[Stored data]

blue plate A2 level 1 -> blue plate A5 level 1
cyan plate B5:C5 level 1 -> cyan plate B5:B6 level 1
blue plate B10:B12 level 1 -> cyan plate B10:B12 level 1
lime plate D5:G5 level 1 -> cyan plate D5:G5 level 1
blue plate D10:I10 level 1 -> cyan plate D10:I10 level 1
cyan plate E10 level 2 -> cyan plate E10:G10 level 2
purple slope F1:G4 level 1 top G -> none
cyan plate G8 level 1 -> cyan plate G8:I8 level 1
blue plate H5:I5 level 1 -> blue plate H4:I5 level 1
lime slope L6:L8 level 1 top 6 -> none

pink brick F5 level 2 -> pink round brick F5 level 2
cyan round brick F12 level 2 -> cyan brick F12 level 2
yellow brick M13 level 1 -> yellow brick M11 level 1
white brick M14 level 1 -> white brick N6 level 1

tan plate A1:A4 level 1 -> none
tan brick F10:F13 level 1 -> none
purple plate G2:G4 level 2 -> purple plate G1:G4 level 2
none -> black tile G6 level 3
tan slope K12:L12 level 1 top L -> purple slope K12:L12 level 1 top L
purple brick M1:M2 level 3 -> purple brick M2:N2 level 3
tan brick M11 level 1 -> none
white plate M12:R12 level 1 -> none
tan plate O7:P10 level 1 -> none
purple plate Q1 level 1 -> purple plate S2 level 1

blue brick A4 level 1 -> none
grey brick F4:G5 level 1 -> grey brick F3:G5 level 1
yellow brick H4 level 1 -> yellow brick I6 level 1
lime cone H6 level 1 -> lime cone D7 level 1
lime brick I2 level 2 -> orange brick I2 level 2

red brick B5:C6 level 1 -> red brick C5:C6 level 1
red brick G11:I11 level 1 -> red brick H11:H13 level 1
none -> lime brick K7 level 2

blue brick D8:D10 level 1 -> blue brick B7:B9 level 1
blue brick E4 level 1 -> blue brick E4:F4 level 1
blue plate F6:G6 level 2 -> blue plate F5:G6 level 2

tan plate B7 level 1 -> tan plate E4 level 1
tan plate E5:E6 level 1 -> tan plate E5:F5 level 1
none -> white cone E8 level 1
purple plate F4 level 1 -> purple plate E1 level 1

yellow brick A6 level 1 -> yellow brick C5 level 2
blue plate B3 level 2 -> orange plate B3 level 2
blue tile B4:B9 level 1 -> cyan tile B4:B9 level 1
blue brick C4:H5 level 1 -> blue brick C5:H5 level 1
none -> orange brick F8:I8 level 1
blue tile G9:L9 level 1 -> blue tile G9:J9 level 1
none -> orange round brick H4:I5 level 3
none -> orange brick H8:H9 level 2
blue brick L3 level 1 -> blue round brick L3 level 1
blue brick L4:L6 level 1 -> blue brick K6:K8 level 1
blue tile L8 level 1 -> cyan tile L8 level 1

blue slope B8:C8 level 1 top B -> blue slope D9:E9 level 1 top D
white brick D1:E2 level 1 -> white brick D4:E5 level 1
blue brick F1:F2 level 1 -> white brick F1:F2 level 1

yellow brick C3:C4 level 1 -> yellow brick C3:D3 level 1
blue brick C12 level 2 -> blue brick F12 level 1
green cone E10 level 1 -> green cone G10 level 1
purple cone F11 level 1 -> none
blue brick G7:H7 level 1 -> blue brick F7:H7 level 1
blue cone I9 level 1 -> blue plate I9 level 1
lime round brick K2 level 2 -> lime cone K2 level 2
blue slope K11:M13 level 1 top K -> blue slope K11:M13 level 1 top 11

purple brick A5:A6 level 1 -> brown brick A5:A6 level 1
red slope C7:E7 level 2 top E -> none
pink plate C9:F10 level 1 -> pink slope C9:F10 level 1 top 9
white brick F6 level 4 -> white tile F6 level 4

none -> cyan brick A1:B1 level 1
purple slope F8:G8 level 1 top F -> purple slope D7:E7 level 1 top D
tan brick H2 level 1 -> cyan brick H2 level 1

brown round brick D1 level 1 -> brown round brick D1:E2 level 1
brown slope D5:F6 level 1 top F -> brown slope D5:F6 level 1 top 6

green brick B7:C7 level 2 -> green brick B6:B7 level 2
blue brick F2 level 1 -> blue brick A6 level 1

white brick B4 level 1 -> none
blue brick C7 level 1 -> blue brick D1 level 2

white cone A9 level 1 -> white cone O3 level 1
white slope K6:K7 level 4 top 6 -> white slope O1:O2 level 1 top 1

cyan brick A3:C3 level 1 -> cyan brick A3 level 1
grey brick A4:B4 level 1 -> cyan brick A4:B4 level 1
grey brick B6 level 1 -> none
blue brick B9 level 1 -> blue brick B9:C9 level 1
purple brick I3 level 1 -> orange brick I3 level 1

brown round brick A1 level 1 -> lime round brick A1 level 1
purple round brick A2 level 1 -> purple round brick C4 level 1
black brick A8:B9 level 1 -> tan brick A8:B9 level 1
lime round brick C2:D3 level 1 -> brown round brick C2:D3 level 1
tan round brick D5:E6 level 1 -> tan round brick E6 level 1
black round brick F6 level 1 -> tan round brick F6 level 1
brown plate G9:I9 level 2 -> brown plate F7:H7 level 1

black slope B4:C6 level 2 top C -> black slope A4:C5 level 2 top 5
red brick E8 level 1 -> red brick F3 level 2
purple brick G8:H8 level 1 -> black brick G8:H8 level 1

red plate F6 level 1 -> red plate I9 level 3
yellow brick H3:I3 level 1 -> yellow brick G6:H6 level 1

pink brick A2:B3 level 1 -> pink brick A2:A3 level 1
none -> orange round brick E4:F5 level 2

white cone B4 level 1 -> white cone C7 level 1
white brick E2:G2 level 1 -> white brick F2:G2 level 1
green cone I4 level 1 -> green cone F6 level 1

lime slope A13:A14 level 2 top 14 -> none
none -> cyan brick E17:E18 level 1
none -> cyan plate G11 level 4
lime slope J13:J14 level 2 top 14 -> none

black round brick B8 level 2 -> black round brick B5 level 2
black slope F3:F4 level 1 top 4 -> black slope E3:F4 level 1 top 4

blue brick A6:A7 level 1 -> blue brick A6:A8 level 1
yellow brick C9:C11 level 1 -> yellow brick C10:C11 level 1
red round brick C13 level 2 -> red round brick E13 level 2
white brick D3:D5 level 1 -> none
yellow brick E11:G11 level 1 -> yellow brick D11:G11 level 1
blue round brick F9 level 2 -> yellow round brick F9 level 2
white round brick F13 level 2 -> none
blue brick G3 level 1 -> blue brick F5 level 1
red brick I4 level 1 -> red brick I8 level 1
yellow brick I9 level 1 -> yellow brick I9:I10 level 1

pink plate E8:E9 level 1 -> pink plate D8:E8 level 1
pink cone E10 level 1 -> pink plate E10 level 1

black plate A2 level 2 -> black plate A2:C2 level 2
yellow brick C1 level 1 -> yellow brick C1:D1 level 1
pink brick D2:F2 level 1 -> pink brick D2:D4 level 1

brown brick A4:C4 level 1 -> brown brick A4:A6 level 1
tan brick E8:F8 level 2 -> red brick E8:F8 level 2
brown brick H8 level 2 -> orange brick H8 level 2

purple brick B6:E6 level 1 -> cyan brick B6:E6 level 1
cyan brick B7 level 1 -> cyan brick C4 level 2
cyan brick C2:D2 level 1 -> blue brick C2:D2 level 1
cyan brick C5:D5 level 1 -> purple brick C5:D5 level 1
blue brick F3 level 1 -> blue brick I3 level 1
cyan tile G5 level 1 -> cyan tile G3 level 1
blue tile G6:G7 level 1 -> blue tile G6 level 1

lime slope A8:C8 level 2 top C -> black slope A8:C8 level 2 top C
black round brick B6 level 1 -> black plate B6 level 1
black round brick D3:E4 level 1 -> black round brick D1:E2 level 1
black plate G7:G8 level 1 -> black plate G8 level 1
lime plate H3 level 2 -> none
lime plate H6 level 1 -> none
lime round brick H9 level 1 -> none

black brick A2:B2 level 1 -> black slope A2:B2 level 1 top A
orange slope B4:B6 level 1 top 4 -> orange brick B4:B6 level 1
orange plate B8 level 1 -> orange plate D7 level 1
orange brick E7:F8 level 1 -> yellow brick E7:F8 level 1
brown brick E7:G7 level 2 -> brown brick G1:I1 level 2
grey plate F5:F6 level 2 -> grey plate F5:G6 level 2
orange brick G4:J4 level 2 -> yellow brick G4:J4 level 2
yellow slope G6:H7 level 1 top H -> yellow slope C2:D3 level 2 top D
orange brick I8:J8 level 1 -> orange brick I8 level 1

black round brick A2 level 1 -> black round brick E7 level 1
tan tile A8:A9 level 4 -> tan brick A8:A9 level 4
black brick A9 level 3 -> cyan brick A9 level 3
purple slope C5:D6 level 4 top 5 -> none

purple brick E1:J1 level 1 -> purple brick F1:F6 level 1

▶ [Work item] Restate word for word the lines of the data above, starting at the line containing "white brick D3:D5 level 1 -> none" and ending at the line containing "black plate A2 level", both included, and nothing more.

▶ [Exercise result]
white brick D3:D5 level 1 -> none
yellow brick E11:G11 level 1 -> yellow brick D11:G11 level 1
blue round brick F9 level 2 -> yellow round brick F9 level 2
white round brick F13 level 2 -> none
blue brick G3 level 1 -> blue brick F5 level 1
red brick I4 level 1 -> red brick I8 level 1
yellow brick I9 level 1 -> yellow brick I9:I10 level 1

pink plate E8:E9 level 1 -> pink plate D8:E8 level 1
pink cone E10 level 1 -> pink plate E10 level 1

black plate A2 level 2 -> black plate A2:C2 level 2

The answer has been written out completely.